> _Required action_
As the answer, set down the lines below from the one containing "brown arrow: (122, 144)" through the one containing "green line: (100, 192) -> (142, 131), moved", exactly and inclusively, and no others.

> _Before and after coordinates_
· · · ·

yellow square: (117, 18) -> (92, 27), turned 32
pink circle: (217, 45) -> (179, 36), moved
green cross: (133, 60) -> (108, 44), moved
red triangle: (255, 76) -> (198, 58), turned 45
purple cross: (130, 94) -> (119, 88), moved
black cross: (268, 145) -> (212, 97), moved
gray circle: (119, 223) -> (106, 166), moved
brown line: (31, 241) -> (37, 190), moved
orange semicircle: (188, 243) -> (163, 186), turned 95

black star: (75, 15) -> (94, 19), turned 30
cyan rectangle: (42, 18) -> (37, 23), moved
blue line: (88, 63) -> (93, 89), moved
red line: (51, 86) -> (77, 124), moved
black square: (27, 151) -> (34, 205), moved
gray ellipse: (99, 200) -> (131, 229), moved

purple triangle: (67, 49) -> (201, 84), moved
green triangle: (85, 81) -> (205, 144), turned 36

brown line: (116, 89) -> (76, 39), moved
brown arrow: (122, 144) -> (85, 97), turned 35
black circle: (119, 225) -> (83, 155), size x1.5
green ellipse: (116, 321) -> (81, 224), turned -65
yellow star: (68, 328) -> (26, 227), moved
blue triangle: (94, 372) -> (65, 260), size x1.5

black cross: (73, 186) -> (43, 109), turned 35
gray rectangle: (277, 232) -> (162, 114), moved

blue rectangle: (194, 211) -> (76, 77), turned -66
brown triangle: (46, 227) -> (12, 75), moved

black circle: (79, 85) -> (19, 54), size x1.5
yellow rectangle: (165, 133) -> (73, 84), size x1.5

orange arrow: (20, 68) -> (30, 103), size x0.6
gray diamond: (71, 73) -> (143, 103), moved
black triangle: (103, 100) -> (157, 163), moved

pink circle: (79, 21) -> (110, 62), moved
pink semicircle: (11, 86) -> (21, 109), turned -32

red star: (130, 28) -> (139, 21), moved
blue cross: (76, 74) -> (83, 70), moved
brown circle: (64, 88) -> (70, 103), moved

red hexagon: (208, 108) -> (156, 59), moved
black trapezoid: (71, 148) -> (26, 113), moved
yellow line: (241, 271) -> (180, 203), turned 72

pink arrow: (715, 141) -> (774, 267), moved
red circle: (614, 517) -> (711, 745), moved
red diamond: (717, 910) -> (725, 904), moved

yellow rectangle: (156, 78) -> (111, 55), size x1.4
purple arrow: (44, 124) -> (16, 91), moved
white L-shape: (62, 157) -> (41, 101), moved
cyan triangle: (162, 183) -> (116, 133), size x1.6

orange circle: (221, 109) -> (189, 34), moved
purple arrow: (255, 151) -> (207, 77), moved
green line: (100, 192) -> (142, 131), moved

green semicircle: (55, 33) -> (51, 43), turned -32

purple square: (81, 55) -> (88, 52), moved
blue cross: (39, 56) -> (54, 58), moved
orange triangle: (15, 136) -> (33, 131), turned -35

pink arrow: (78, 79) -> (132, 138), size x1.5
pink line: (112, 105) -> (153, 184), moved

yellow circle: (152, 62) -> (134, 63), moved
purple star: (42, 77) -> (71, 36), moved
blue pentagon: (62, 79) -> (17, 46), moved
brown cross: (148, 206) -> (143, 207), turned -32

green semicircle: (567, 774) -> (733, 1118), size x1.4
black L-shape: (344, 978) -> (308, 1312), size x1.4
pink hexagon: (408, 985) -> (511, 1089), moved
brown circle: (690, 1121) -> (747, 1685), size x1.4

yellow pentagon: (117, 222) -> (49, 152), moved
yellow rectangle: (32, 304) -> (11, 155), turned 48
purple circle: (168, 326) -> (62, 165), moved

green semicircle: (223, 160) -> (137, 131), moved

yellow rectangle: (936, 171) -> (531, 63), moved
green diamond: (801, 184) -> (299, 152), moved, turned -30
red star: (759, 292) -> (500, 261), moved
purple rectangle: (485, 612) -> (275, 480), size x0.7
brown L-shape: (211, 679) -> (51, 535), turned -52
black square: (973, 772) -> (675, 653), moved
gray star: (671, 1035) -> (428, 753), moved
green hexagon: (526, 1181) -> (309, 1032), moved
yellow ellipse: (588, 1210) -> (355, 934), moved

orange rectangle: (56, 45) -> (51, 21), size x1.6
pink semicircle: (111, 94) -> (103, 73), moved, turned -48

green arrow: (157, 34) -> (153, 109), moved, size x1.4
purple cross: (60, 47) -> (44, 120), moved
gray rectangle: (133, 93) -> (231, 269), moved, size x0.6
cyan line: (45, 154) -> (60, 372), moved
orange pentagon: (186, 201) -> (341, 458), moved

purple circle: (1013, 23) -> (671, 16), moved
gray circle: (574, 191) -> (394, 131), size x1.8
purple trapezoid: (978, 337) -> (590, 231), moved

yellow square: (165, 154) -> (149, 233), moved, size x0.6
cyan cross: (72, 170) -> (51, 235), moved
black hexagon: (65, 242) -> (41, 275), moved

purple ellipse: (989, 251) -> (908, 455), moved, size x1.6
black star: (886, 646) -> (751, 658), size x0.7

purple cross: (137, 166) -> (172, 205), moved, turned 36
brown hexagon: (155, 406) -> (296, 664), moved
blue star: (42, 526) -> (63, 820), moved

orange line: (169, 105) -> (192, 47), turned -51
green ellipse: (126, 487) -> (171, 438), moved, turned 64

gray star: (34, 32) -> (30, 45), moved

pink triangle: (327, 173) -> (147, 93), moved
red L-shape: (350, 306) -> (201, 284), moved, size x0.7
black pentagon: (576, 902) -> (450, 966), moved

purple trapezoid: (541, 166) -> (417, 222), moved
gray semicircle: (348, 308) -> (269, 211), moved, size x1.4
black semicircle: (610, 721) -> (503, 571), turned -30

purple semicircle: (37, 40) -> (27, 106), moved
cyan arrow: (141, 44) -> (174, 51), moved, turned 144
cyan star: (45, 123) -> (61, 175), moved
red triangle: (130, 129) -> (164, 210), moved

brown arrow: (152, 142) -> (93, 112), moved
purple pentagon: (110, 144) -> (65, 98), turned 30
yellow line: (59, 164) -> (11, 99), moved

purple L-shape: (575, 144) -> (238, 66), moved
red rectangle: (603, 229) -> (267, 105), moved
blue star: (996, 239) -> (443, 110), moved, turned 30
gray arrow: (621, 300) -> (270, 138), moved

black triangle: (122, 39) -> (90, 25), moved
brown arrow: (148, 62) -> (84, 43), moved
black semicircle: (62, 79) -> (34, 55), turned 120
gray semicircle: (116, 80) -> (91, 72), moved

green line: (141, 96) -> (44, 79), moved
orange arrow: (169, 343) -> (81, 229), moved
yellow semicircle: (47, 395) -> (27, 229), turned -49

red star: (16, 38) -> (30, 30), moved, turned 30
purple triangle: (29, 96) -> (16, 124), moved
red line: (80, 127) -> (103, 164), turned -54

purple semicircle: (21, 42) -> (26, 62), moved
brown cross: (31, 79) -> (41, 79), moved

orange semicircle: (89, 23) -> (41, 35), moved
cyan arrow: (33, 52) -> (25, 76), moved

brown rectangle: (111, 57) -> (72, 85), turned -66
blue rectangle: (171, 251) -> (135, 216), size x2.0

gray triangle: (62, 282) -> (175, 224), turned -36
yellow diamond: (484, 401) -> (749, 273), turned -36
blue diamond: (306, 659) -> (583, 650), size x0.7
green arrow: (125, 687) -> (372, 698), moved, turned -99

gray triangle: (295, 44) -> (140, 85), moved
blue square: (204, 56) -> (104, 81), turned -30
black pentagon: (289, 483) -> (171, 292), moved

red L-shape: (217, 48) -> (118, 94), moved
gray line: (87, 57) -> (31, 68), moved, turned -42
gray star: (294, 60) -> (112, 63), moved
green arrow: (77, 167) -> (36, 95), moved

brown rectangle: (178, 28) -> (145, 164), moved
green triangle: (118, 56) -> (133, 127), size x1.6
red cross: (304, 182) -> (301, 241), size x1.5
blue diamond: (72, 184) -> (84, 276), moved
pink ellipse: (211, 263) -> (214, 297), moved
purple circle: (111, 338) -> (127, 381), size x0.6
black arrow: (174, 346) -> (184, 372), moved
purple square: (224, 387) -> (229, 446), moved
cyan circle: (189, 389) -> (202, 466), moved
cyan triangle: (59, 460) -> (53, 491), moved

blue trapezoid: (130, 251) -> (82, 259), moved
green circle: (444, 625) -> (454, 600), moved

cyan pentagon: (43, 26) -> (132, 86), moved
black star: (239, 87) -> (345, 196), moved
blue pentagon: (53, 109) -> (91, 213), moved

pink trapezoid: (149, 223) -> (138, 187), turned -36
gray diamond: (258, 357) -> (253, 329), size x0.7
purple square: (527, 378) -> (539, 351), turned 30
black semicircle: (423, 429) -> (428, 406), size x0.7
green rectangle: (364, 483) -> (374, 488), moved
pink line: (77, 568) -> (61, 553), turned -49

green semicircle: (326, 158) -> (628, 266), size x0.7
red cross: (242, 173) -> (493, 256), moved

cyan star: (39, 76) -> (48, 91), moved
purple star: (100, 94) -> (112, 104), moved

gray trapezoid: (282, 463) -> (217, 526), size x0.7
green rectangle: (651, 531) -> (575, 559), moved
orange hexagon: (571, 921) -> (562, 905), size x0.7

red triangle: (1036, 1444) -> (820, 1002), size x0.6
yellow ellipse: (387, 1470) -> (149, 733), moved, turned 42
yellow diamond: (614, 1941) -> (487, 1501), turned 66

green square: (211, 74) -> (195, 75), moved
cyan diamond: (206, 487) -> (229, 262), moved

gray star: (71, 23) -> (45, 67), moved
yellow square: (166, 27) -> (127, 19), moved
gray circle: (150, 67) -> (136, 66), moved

· · · ·

> _Response_
brown arrow: (122, 144) -> (85, 97), turned 35
black circle: (119, 225) -> (83, 155), size x1.5
green ellipse: (116, 321) -> (81, 224), turned -65
yellow star: (68, 328) -> (26, 227), moved
blue triangle: (94, 372) -> (65, 260), size x1.5

black cross: (73, 186) -> (43, 109), turned 35
gray rectangle: (277, 232) -> (162, 114), moved

blue rectangle: (194, 211) -> (76, 77), turned -66
brown triangle: (46, 227) -> (12, 75), moved

black circle: (79, 85) -> (19, 54), size x1.5
yellow rectangle: (165, 133) -> (73, 84), size x1.5

orange arrow: (20, 68) -> (30, 103), size x0.6
gray diamond: (71, 73) -> (143, 103), moved
black triangle: (103, 100) -> (157, 163), moved

pink circle: (79, 21) -> (110, 62), moved
pink semicircle: (11, 86) -> (21, 109), turned -32

red star: (130, 28) -> (139, 21), moved
blue cross: (76, 74) -> (83, 70), moved
brown circle: (64, 88) -> (70, 103), moved

red hexagon: (208, 108) -> (156, 59), moved
black trapezoid: (71, 148) -> (26, 113), moved
yellow line: (241, 271) -> (180, 203), turned 72

pink arrow: (715, 141) -> (774, 267), moved
red circle: (614, 517) -> (711, 745), moved
red diamond: (717, 910) -> (725, 904), moved

yellow rectangle: (156, 78) -> (111, 55), size x1.4
purple arrow: (44, 124) -> (16, 91), moved
white L-shape: (62, 157) -> (41, 101), moved
cyan triangle: (162, 183) -> (116, 133), size x1.6

orange circle: (221, 109) -> (189, 34), moved
purple arrow: (255, 151) -> (207, 77), moved
green line: (100, 192) -> (142, 131), moved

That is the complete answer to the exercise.